TASK
The lines to copy are those holding the string "yellow" in the entries below.

Before-and-after object listings
------------------------------------------------

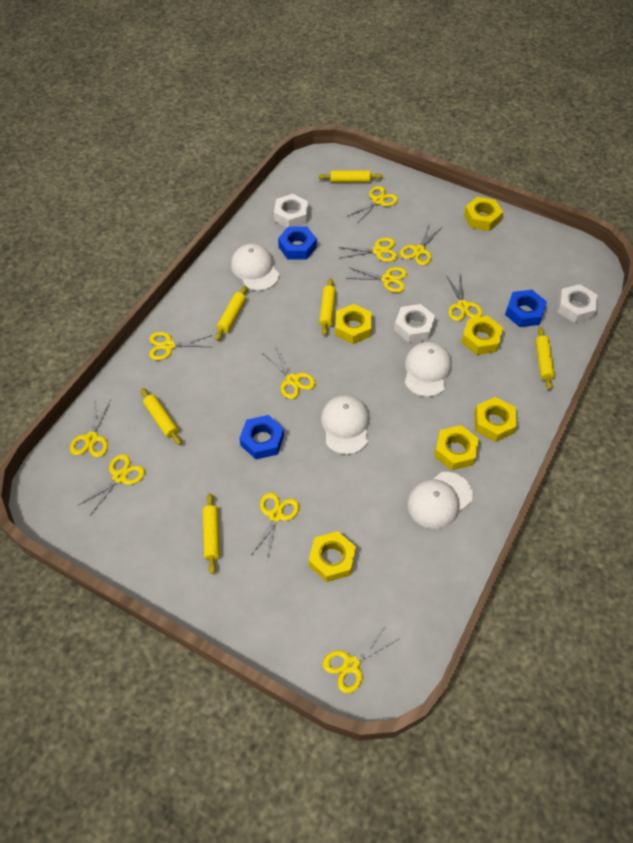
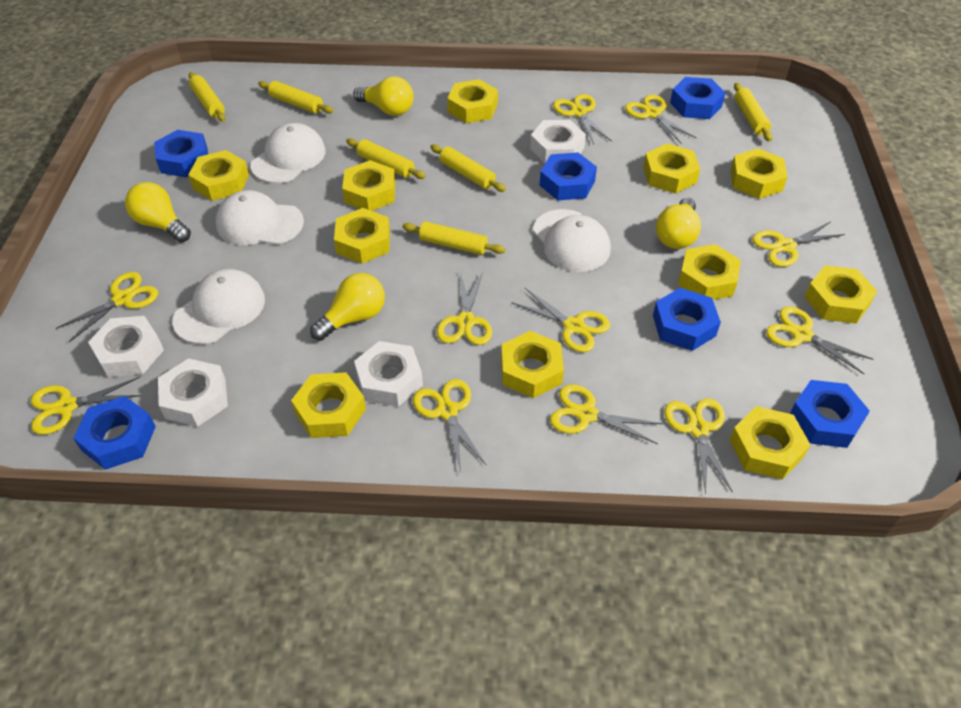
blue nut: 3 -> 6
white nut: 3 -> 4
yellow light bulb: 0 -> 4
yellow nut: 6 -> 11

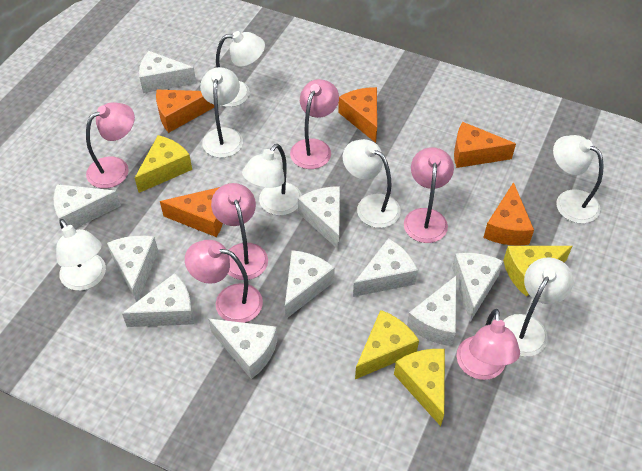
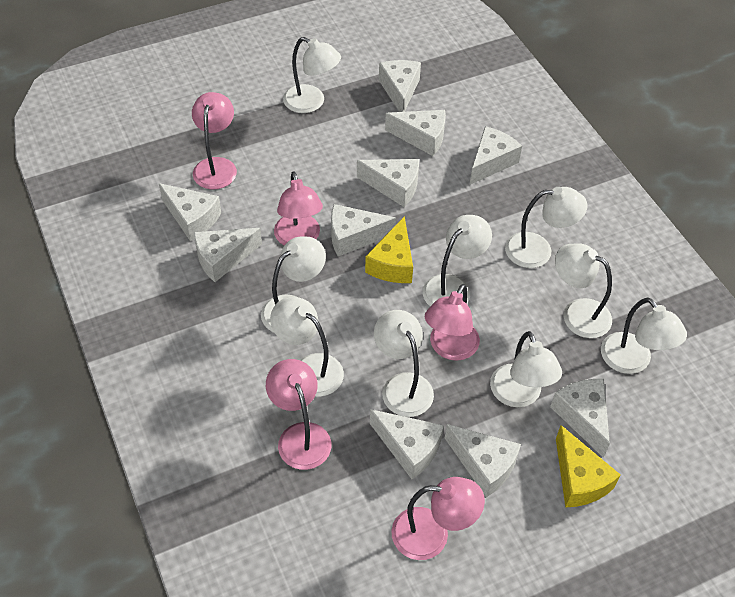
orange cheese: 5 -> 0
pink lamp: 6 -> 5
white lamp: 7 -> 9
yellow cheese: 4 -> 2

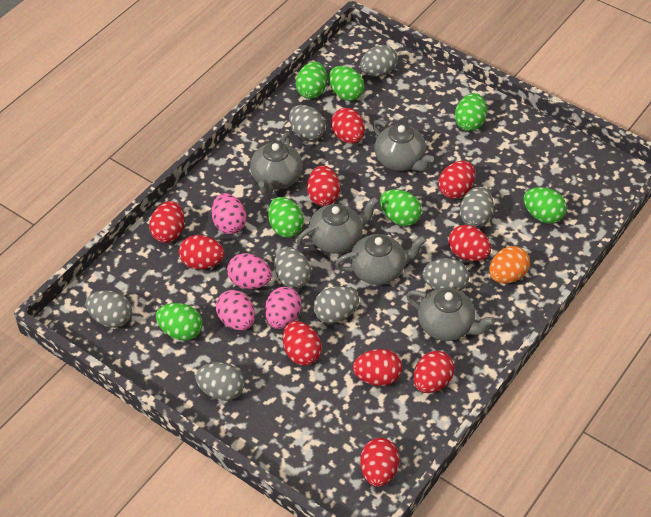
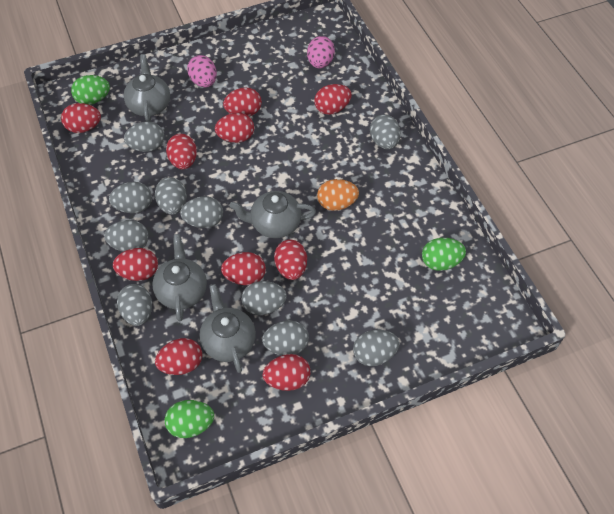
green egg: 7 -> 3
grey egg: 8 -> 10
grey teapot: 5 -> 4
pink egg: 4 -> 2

------------------------------------------------

WRITTEN ANSWER
yellow light bulb: 0 -> 4
yellow nut: 6 -> 11
yellow cheese: 4 -> 2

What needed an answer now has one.